(Object change descriptions)
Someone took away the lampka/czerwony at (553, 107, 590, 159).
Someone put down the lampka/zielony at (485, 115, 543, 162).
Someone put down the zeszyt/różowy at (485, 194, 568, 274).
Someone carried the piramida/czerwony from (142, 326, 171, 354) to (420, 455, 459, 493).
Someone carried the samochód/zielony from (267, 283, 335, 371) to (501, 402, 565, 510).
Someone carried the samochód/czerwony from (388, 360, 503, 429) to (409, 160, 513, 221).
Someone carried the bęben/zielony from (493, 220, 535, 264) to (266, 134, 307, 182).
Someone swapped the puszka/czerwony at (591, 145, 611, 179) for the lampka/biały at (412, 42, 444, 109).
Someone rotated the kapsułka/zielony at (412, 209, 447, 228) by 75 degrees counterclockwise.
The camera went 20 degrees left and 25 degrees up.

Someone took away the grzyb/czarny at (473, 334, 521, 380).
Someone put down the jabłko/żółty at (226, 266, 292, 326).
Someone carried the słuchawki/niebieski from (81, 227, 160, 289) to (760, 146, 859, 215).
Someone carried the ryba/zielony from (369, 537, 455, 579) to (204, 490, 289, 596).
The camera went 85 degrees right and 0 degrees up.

→ **About this task**: Review the entries above and return every line where "samochód" appears.

→ **Response to this exercise**:
Someone carried the samochód/zielony from (267, 283, 335, 371) to (501, 402, 565, 510).
Someone carried the samochód/czerwony from (388, 360, 503, 429) to (409, 160, 513, 221).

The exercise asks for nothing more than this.